▶ [Directions for this task]: Give the lines below again, exactly as they stand, and leave out the images.
____
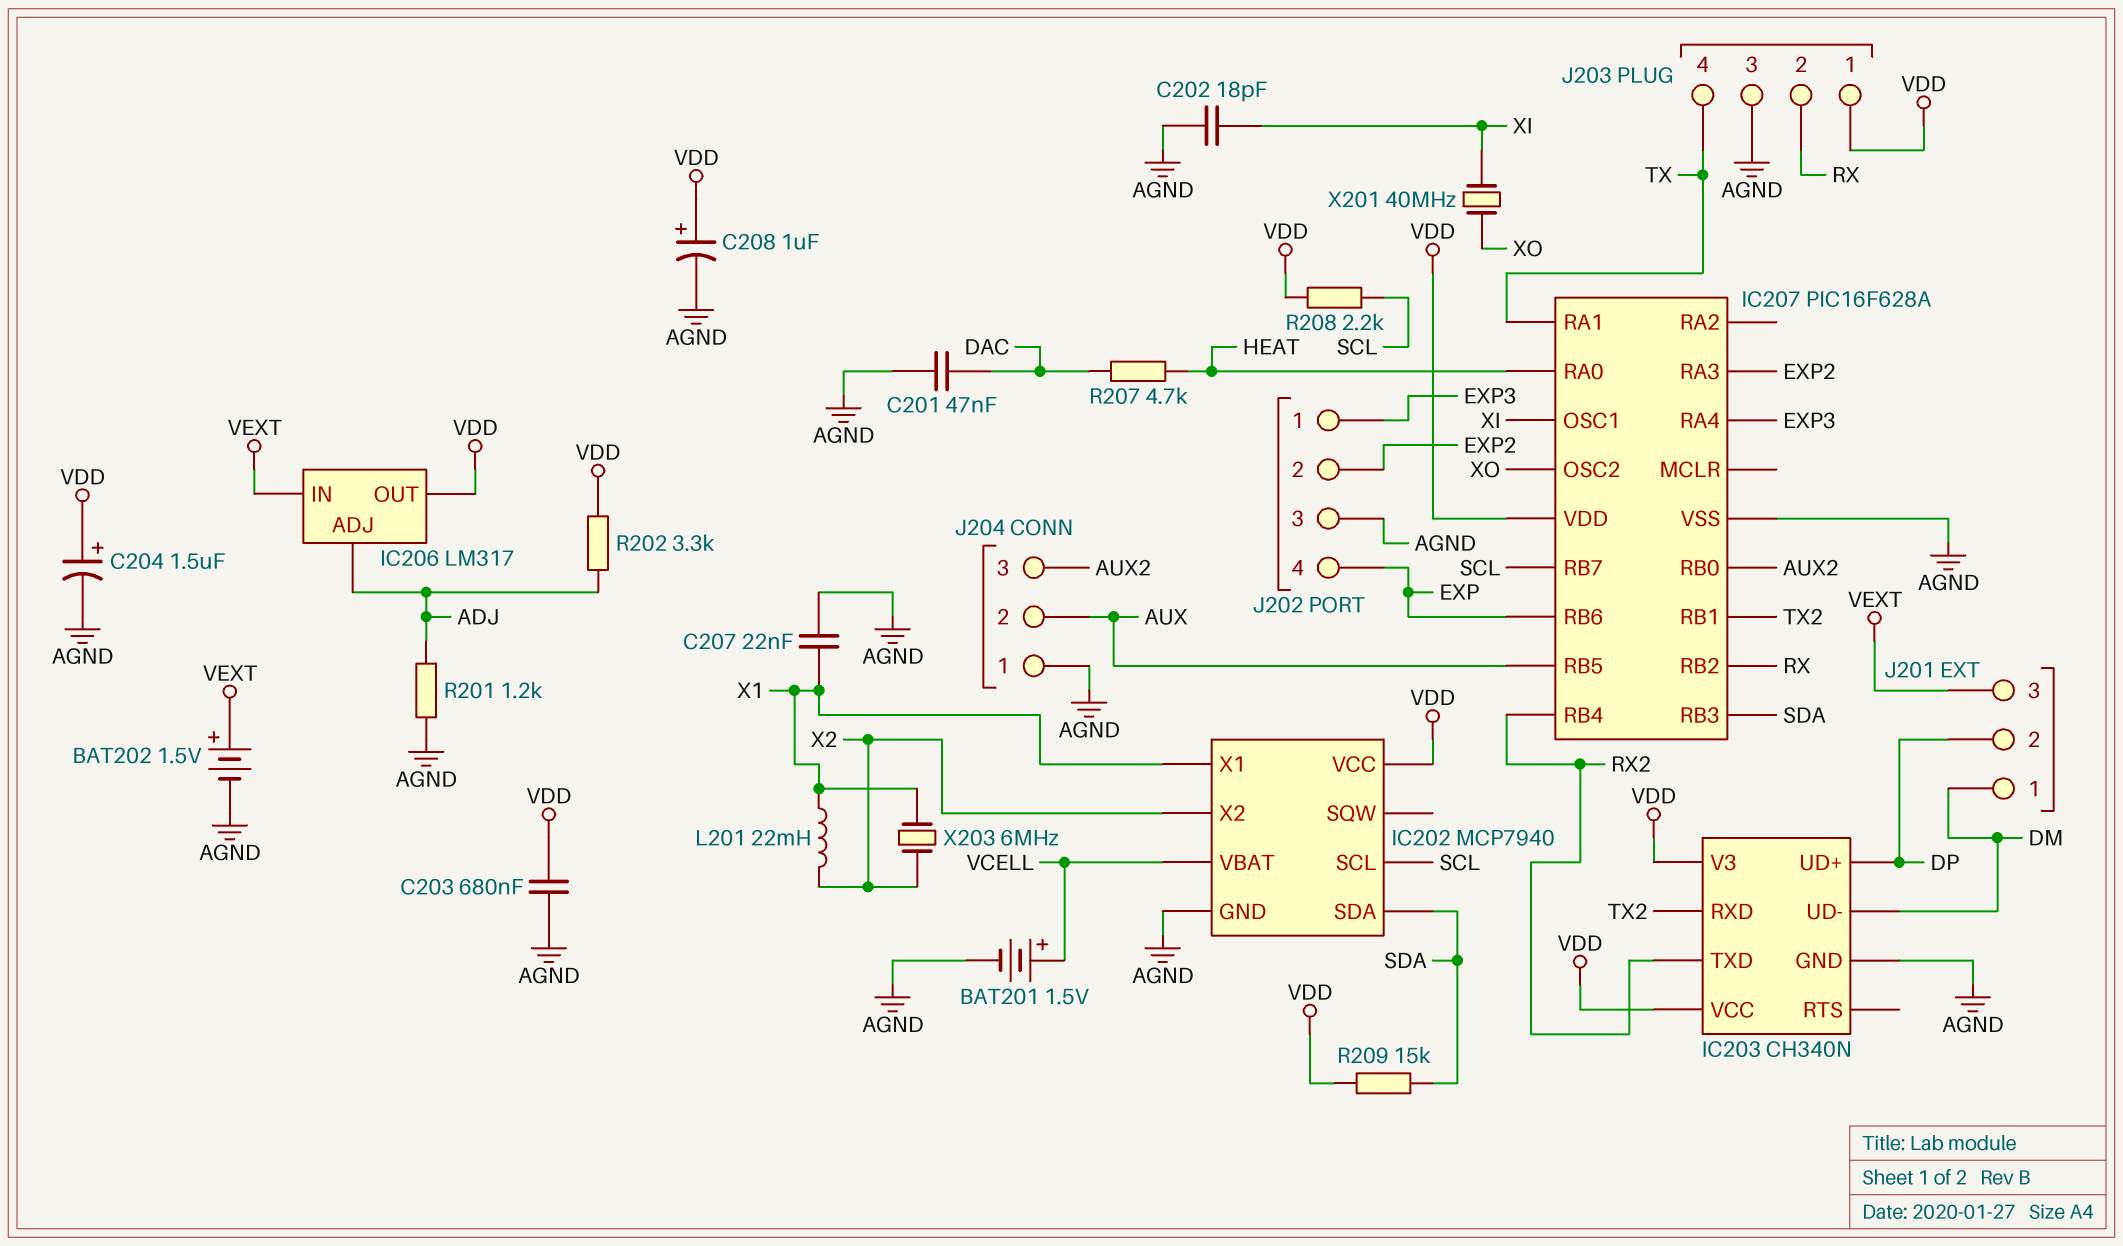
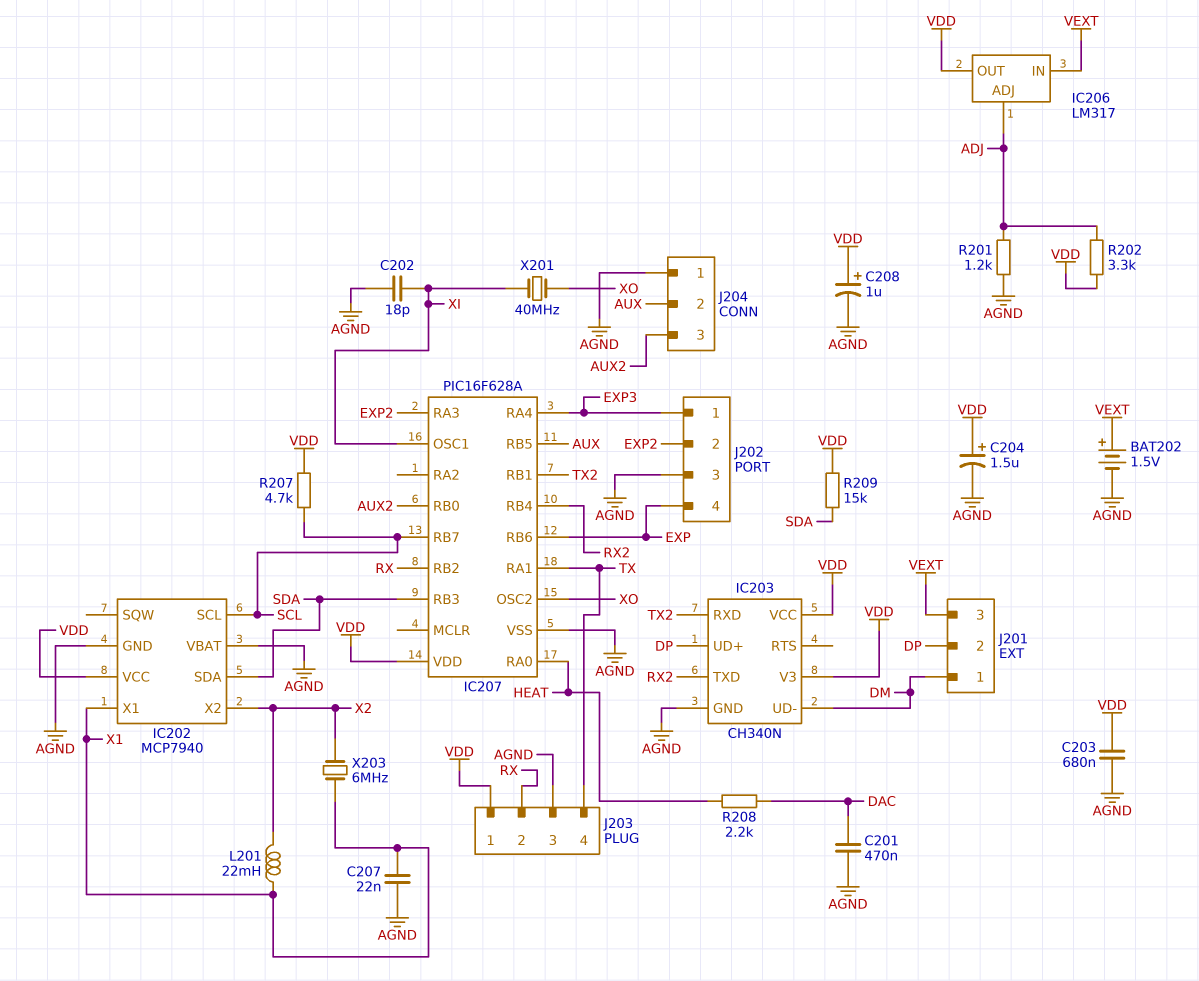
BAT201: 1.5V (plus VCELL, minus AGND) -> none
C201: 47nF (AGND, DAC) -> 470nF (AGND, DAC)
IC202 pin VBAT: VCELL -> AGND
R207: 4.7k (DAC, HEAT) -> 4.7k (SCL, VDD)
R208: 2.2k (SCL, VDD) -> 2.2k (DAC, HEAT)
____
▶ [Result]:
BAT201: 1.5V (plus VCELL, minus AGND) -> none
C201: 47nF (AGND, DAC) -> 470nF (AGND, DAC)
IC202 pin VBAT: VCELL -> AGND
R207: 4.7k (DAC, HEAT) -> 4.7k (SCL, VDD)
R208: 2.2k (SCL, VDD) -> 2.2k (DAC, HEAT)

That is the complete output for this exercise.